_Information provided:_
+-------+

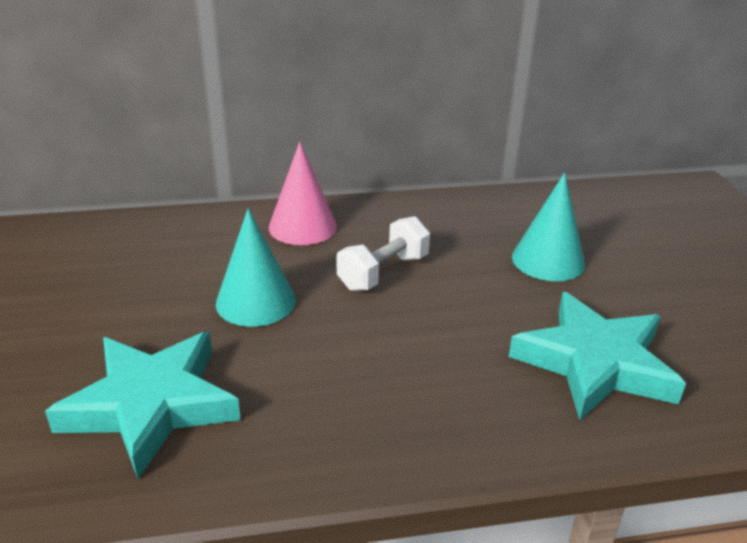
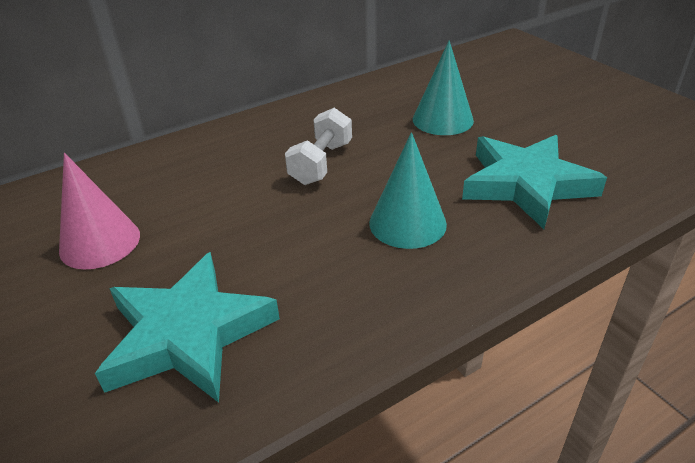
camera: 20 degrees left, 5 degrees up
(256, 301) = (226, 217): turquoise cone -> turquoise cone (407, 223)
(302, 226) = (227, 145): pink cone -> pink cone (100, 242)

+-------+

_What to do:_
Reproduce each line of the material that mentions "cone".

_Answer section:_
(256, 301) = (226, 217): turquoise cone -> turquoise cone (407, 223)
(302, 226) = (227, 145): pink cone -> pink cone (100, 242)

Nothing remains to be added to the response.